WHAT YOU HAVE TO DO —
The copy you give must match the lines from the top of the data through the line containing "pink hexagon: (586, 583) -> (659, 737), moved" exactly, and it must hold no pictures.

RECORDS FOR THIS TASK —
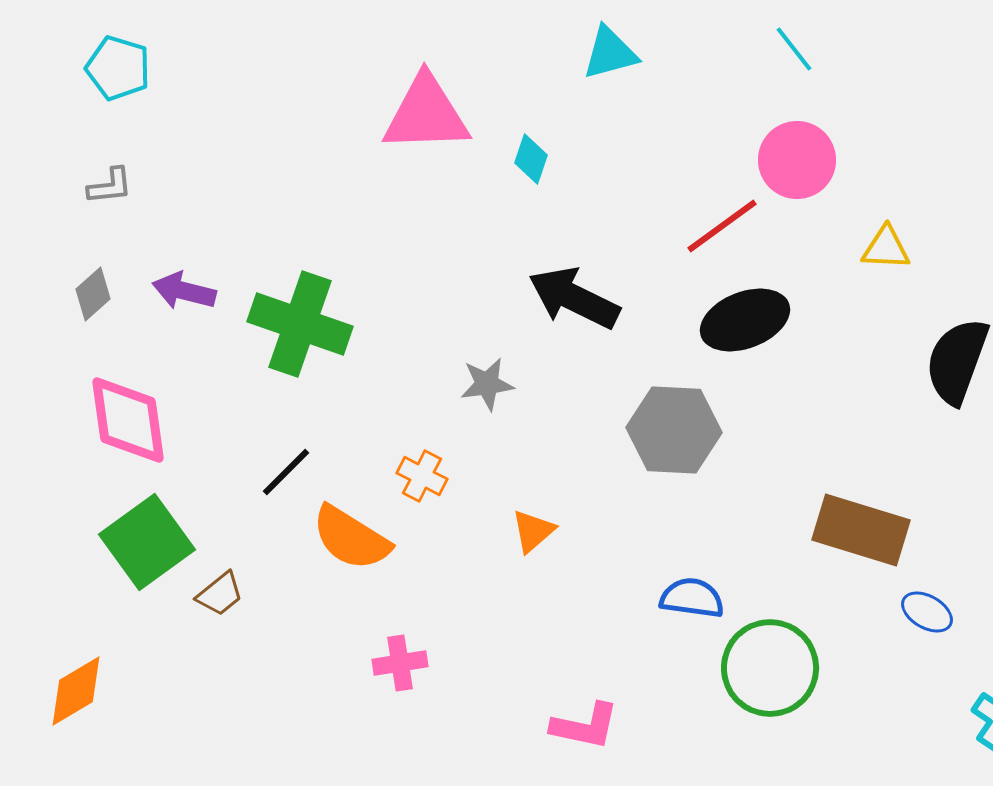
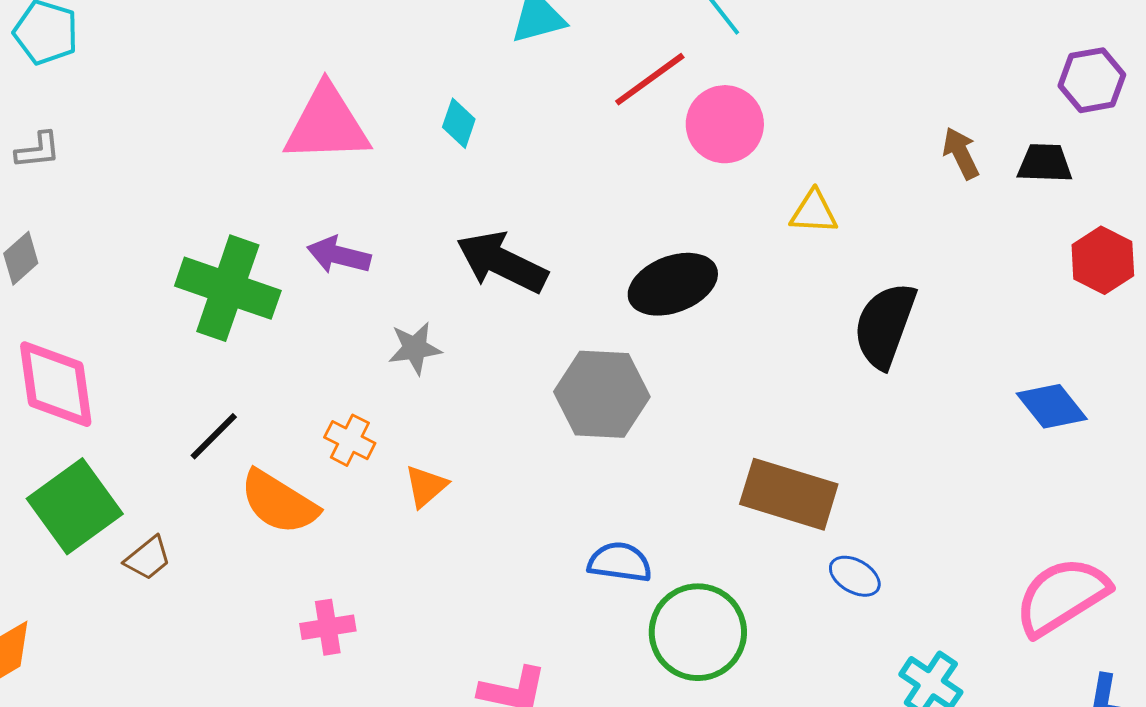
pink triangle: (426, 114) -> (327, 124), moved
red line: (722, 226) -> (650, 79), moved
purple arrow: (184, 291) -> (339, 255), moved
orange triangle: (533, 531) -> (426, 486), moved

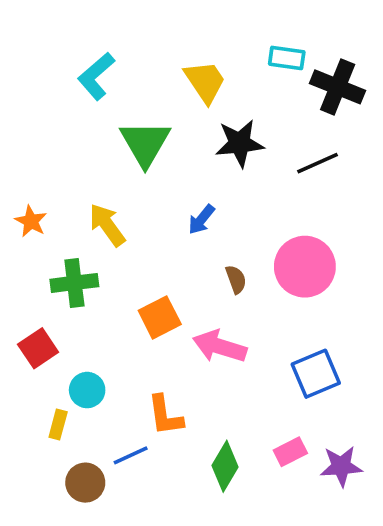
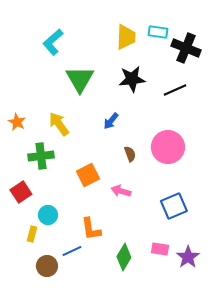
yellow trapezoid: (205, 82) -> (126, 37), moved, turned 36
pink arrow: (220, 346) -> (121, 191), size x0.7
pink rectangle: (290, 452) -> (160, 249), turned 36
purple star: (341, 466) -> (188, 257), turned -30

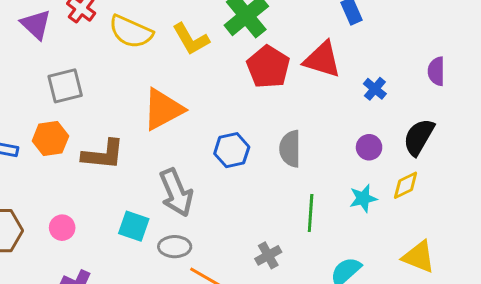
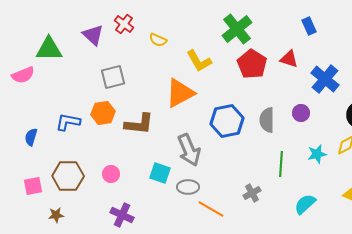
yellow semicircle: (131, 32) -> (158, 40), size x0.6
yellow L-shape: (191, 39) -> (199, 61), moved
red triangle: (322, 60) -> (289, 59), size x0.7
blue cross: (375, 89) -> (325, 79), size x1.8
purple circle: (369, 147) -> (301, 113), moved
blue hexagon: (232, 150) -> (227, 121), size x1.4

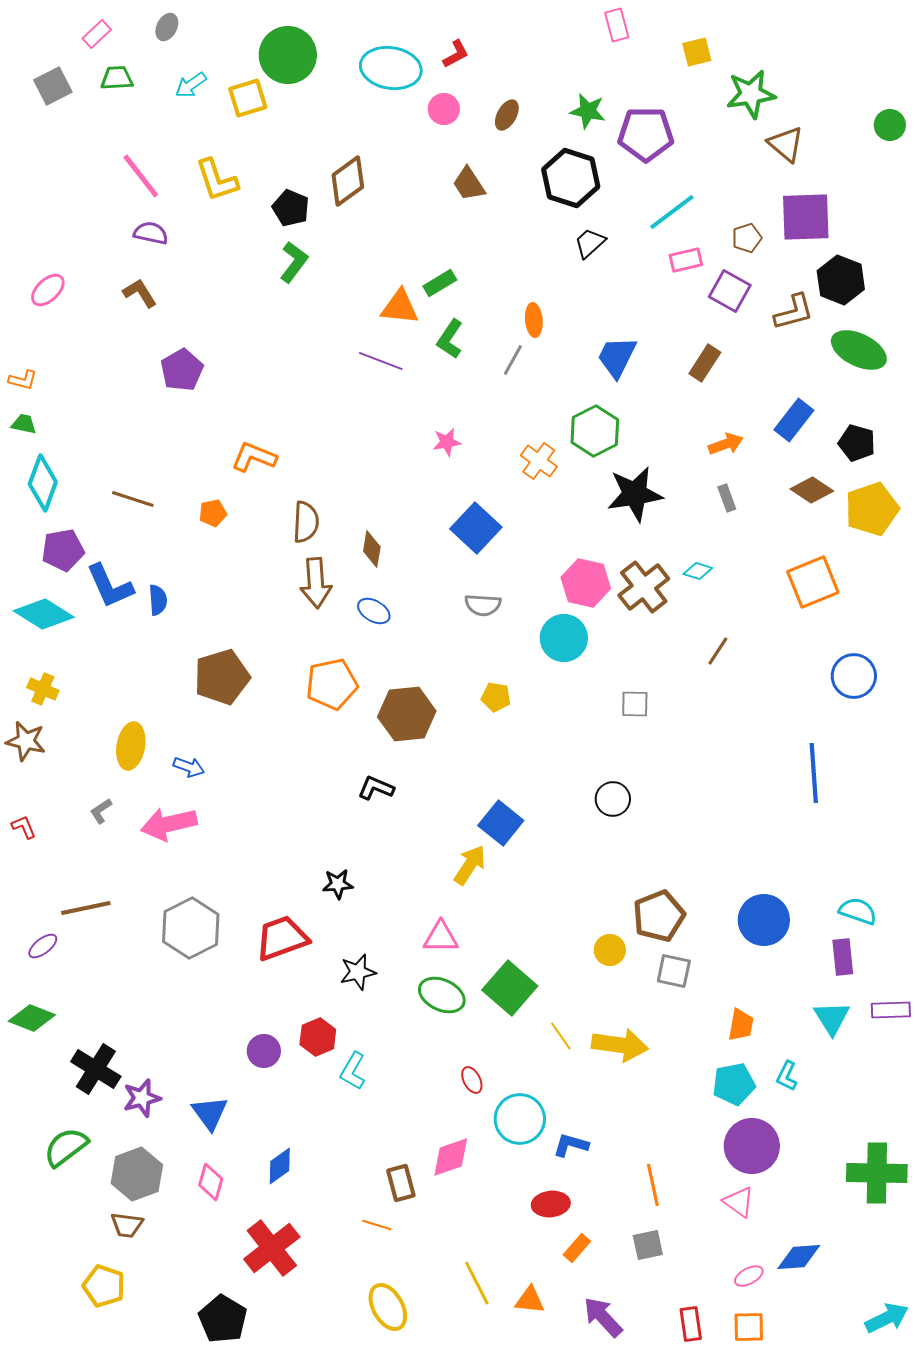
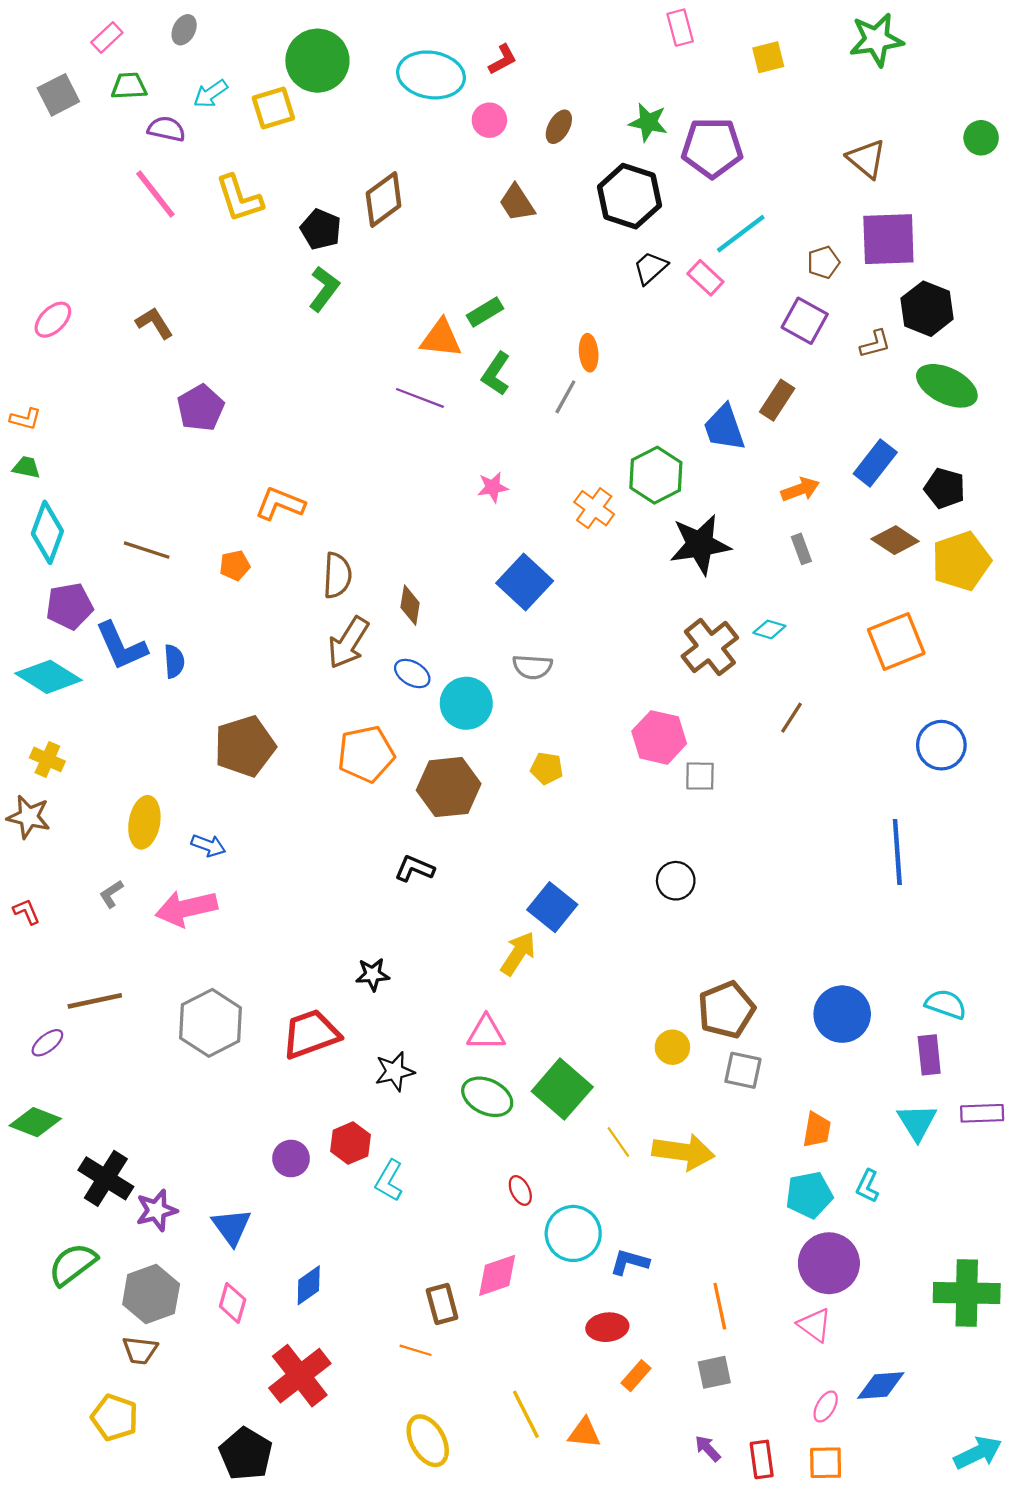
green star: (751, 94) -> (876, 40), moved
purple semicircle: (151, 233) -> (166, 129), moved
pink rectangle: (686, 260) -> (705, 278), moved, turned 56
brown L-shape: (794, 312) -> (875, 344), size x0.7
blue trapezoid: (617, 357) -> (724, 428), moved, turned -45
brown arrow: (316, 583) -> (348, 643), turned 36
pink hexagon: (586, 583) -> (659, 737), moved
cyan circle: (564, 638) -> (466, 703), moved
pink ellipse: (749, 1276) -> (826, 1407), turned -32
purple arrow: (603, 1317) -> (708, 1448), moved, size x0.6

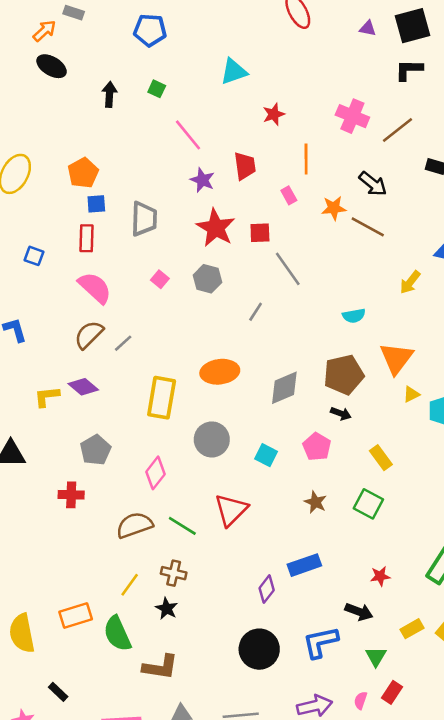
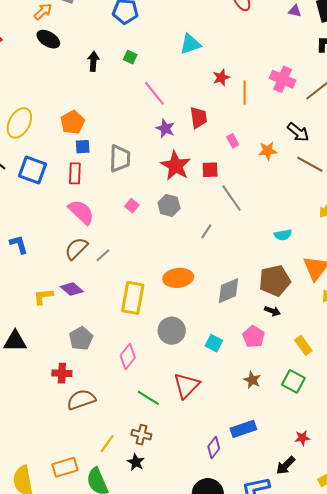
orange line: (306, 159) -> (245, 93), moved
brown line: (368, 227) -> (310, 164), moved
blue square: (34, 256) -> (32, 170), moved, size x1.8
brown semicircle: (135, 525) -> (81, 400), moved
black arrow: (359, 612) -> (286, 465), turned 115

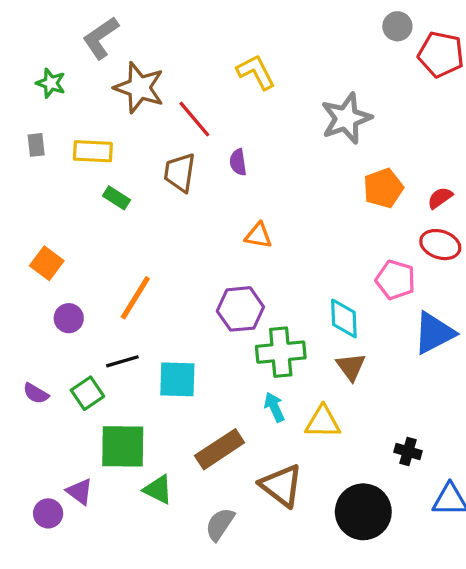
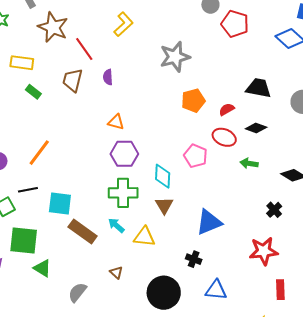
yellow L-shape: (256, 72) -> (123, 24), turned 70
purple hexagon: (240, 309) -> (124, 154), moved
blue triangle: (434, 333) -> (209, 222), moved
cyan arrow: (274, 407) -> (116, 225), turned -30
brown rectangle: (220, 449) -> (83, 232), moved, turned 64
brown triangle: (281, 486) -> (116, 273), size x0.5

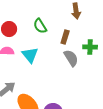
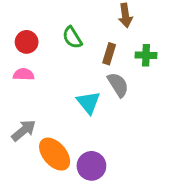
green cross: (90, 47) -> (146, 55), moved
cyan triangle: (30, 55) -> (89, 102), moved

ANSWER TO THIS EXERCISE —
pink triangle: (426, 114) -> (327, 124), moved
red line: (722, 226) -> (650, 79), moved
purple arrow: (184, 291) -> (339, 255), moved
orange triangle: (533, 531) -> (426, 486), moved

yellow trapezoid: (205, 82) -> (126, 37), moved, turned 36
pink arrow: (220, 346) -> (121, 191), size x0.7
pink rectangle: (290, 452) -> (160, 249), turned 36
purple star: (341, 466) -> (188, 257), turned -30

yellow semicircle: (131, 32) -> (158, 40), size x0.6
yellow L-shape: (191, 39) -> (199, 61), moved
red triangle: (322, 60) -> (289, 59), size x0.7
blue cross: (375, 89) -> (325, 79), size x1.8
purple circle: (369, 147) -> (301, 113), moved
blue hexagon: (232, 150) -> (227, 121), size x1.4

green star: (751, 94) -> (876, 40), moved
purple semicircle: (151, 233) -> (166, 129), moved
pink rectangle: (686, 260) -> (705, 278), moved, turned 56
brown L-shape: (794, 312) -> (875, 344), size x0.7
blue trapezoid: (617, 357) -> (724, 428), moved, turned -45
brown arrow: (316, 583) -> (348, 643), turned 36
pink hexagon: (586, 583) -> (659, 737), moved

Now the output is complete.